#### Supplied material:
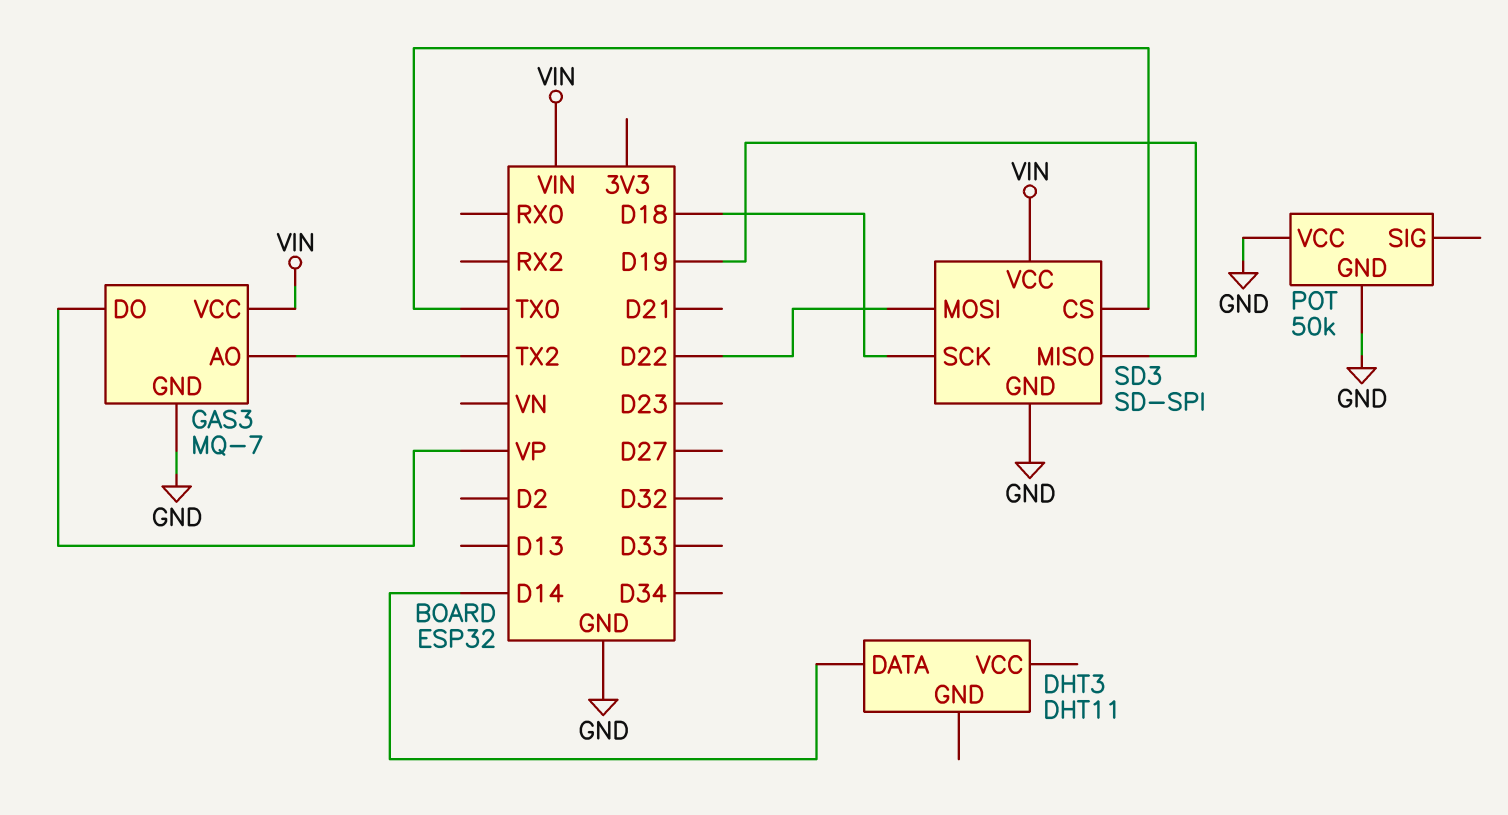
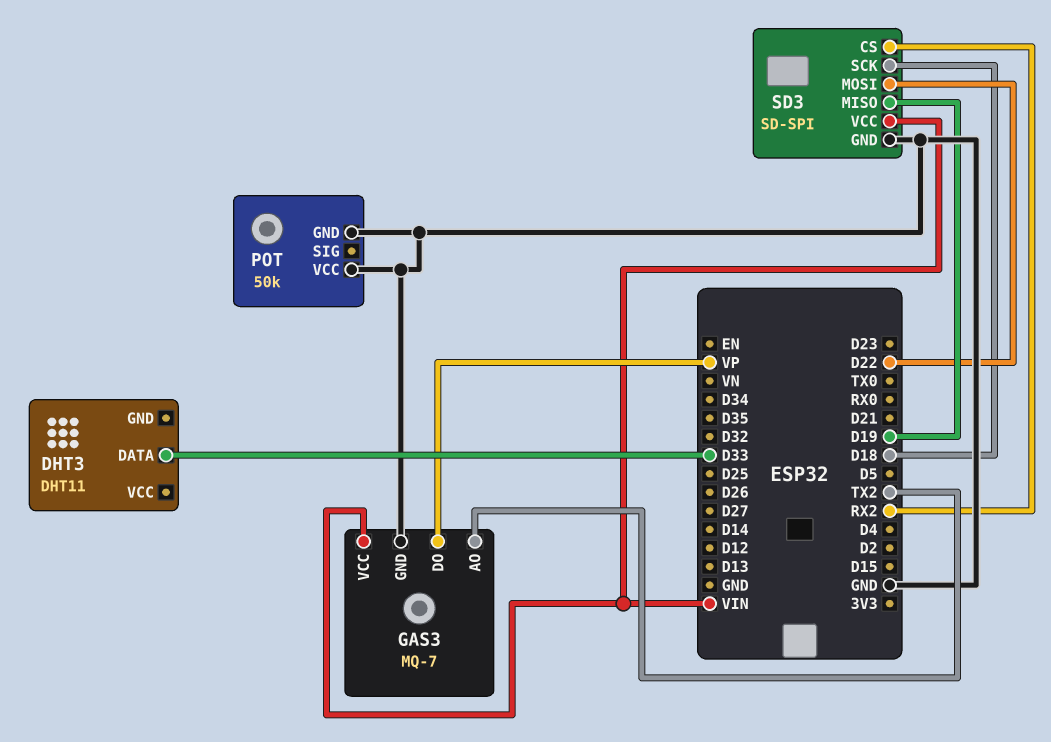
DHT3 pin DATA: D14 -> D33
SD3 pin CS: TX0 -> RX2

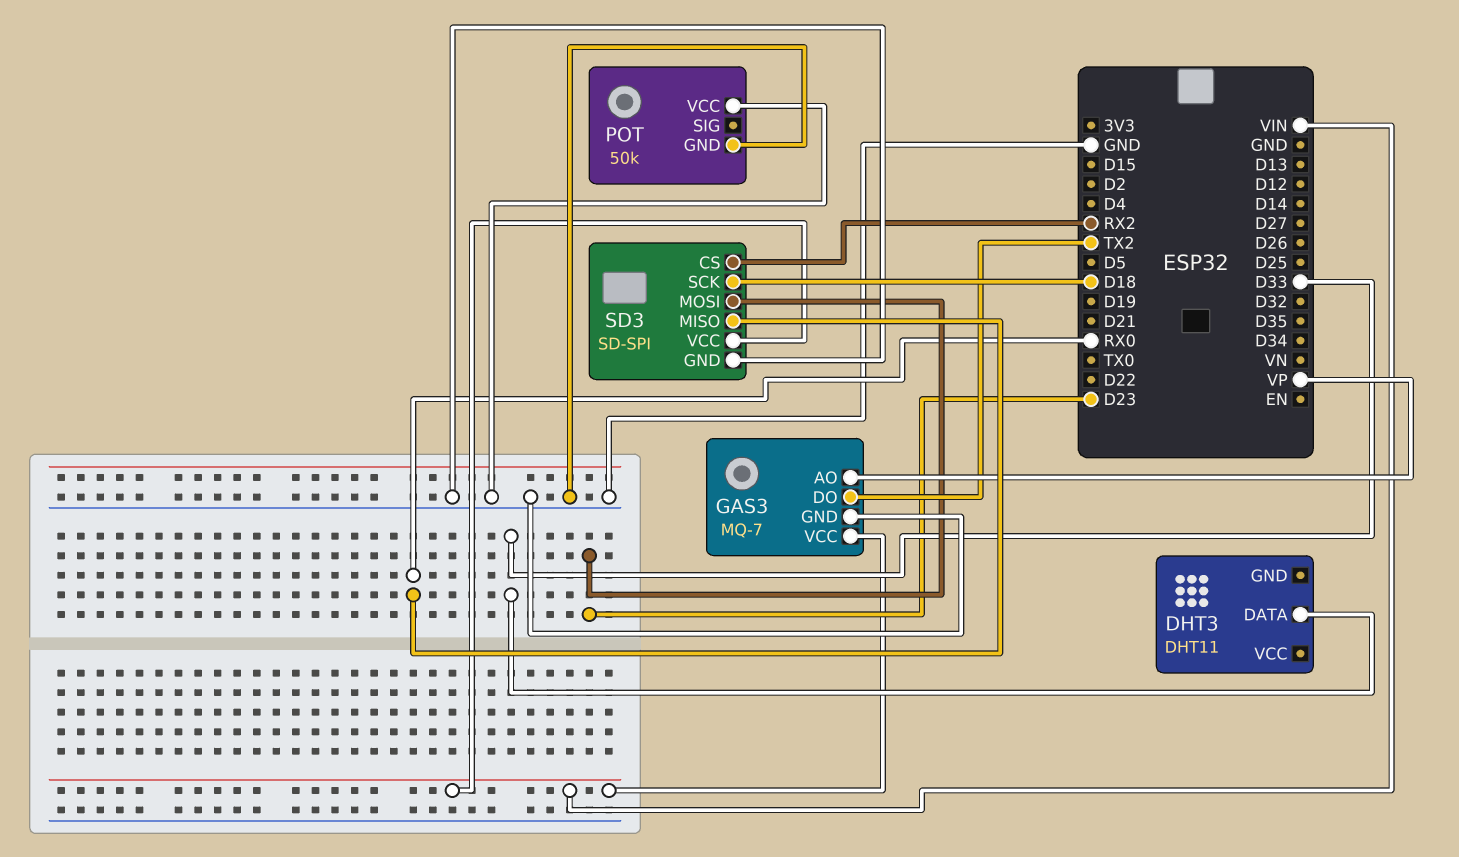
GAS3 pin AO: TX2 -> VP
GAS3 pin DO: VP -> TX2
SD3 pin MISO: D19 -> RX0
SD3 pin MOSI: D22 -> D23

#### Task requirements:
Make an exact reproduction of the listing above, without any pictures.

#### Response:
DHT3 pin DATA: D14 -> D33
SD3 pin CS: TX0 -> RX2

GAS3 pin AO: TX2 -> VP
GAS3 pin DO: VP -> TX2
SD3 pin MISO: D19 -> RX0
SD3 pin MOSI: D22 -> D23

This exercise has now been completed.